[[ Input data, beginning ]]
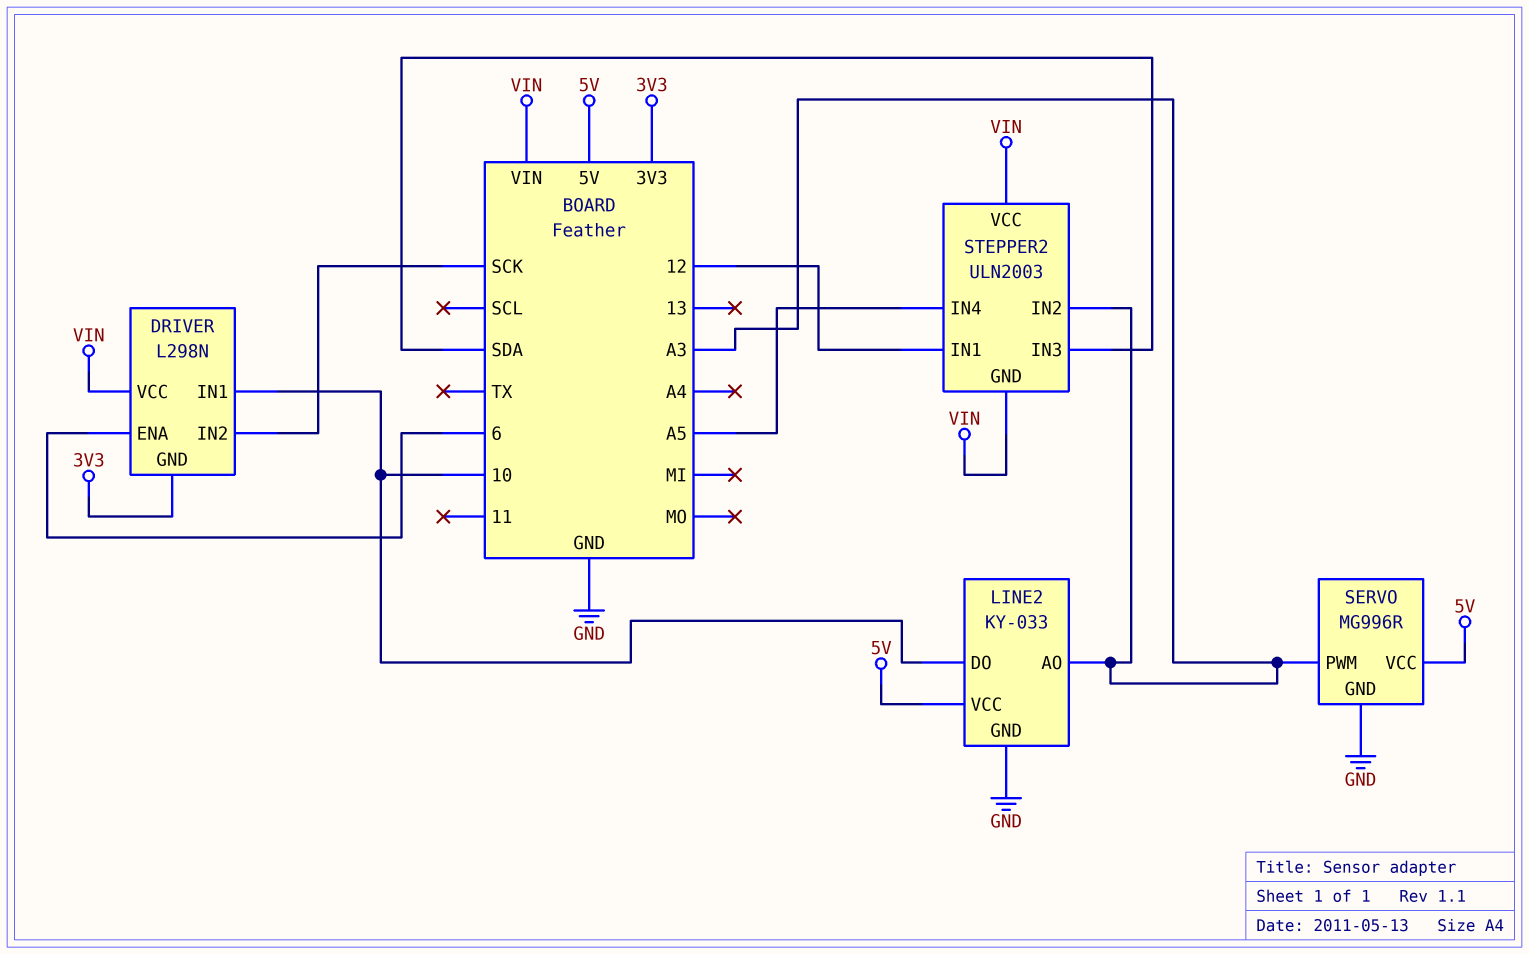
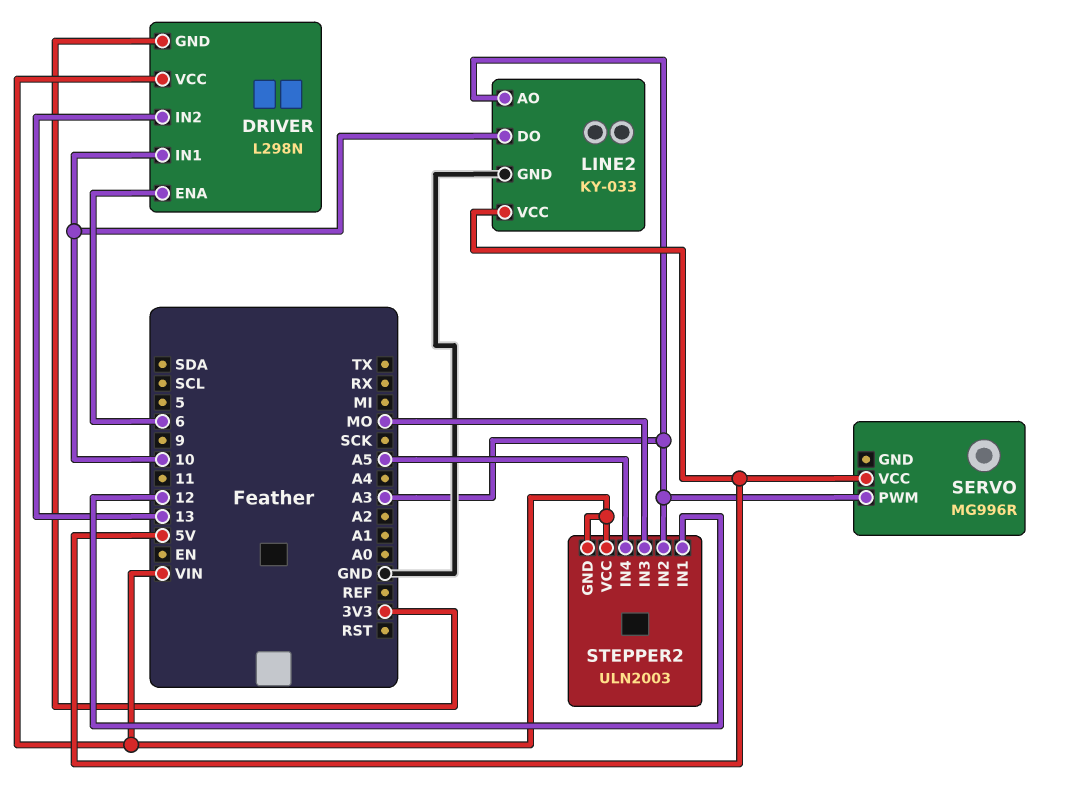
DRIVER pin IN2: SCK -> 13
SERVO pin GND: GND -> none
STEPPER2 pin IN3: SDA -> MO

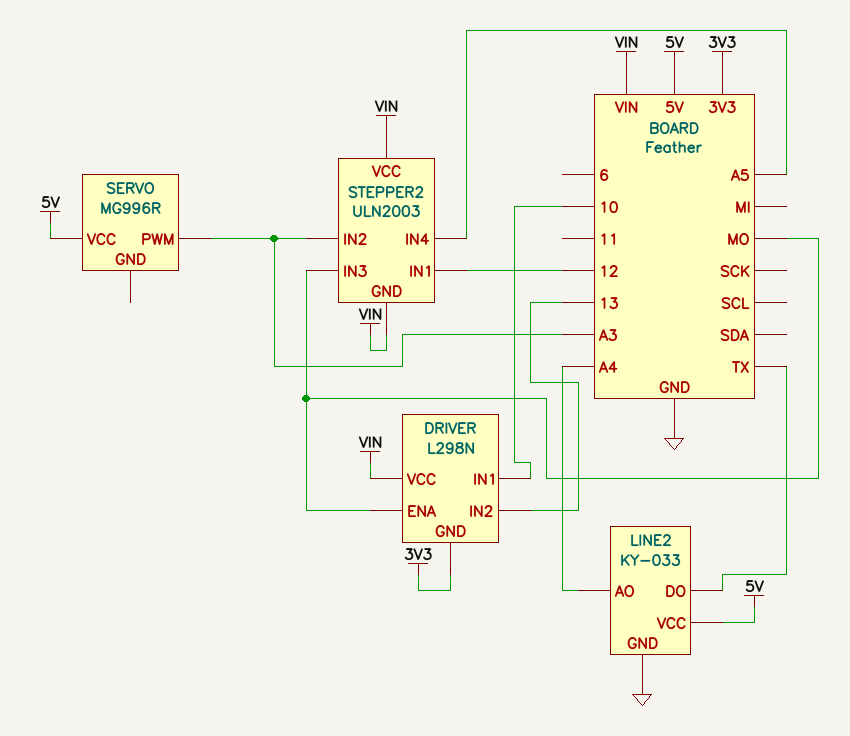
DRIVER pin ENA: 6 -> MO
LINE2 pin AO: A3 -> A4
LINE2 pin DO: 10 -> TX

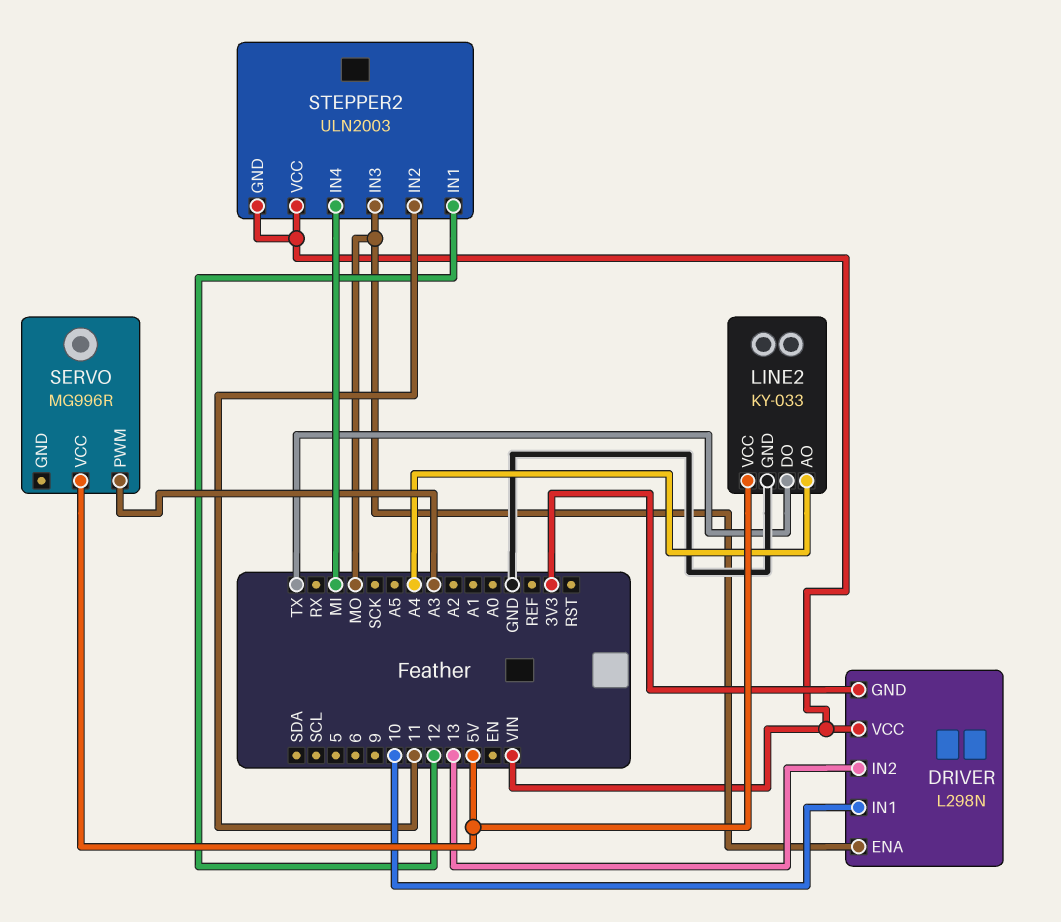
STEPPER2 pin IN2: A3 -> 11
STEPPER2 pin IN4: A5 -> MI

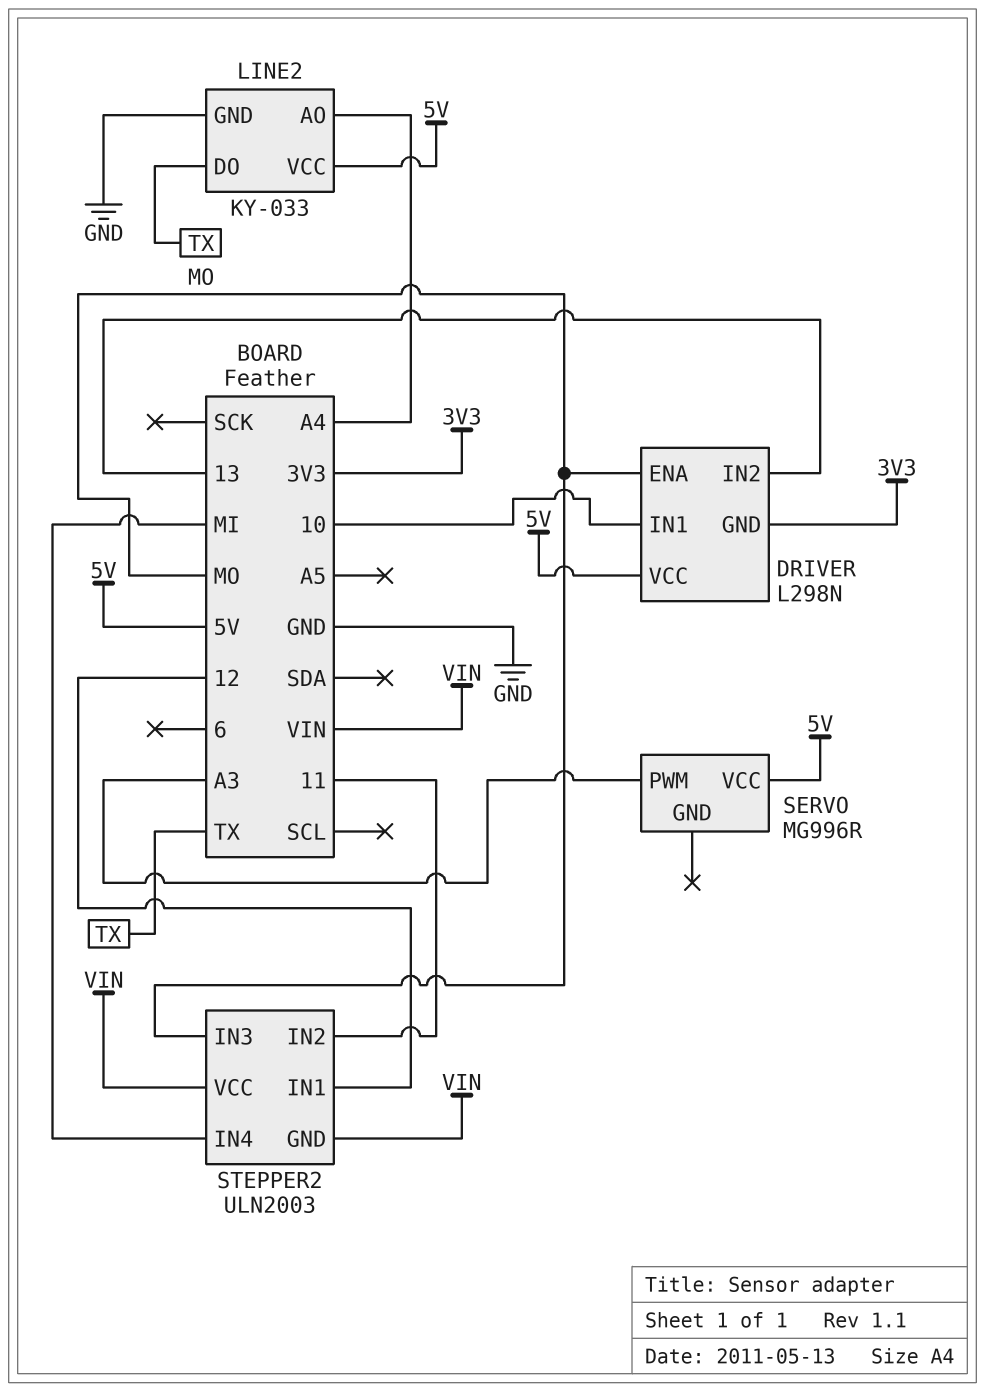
DRIVER pin VCC: VIN -> 5V

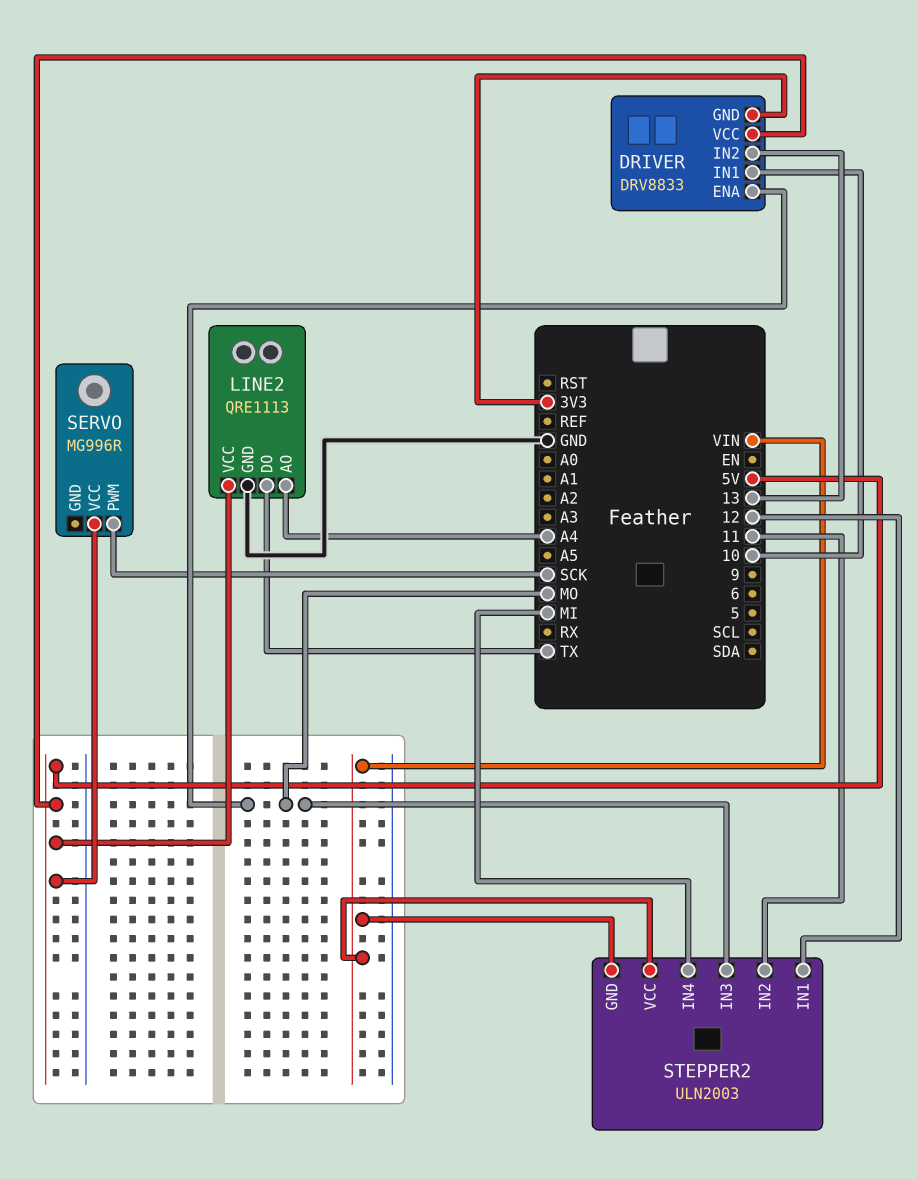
DRIVER: L298N -> DRV8833
LINE2: KY-033 -> QRE1113
SERVO pin PWM: A3 -> SCK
[[ Input data, end ]]
__Your instructions__. What you return should match the records line for line, minus the pictures.

__Answer area__.
DRIVER pin IN2: SCK -> 13
SERVO pin GND: GND -> none
STEPPER2 pin IN3: SDA -> MO

DRIVER pin ENA: 6 -> MO
LINE2 pin AO: A3 -> A4
LINE2 pin DO: 10 -> TX

STEPPER2 pin IN2: A3 -> 11
STEPPER2 pin IN4: A5 -> MI

DRIVER pin VCC: VIN -> 5V

DRIVER: L298N -> DRV8833
LINE2: KY-033 -> QRE1113
SERVO pin PWM: A3 -> SCK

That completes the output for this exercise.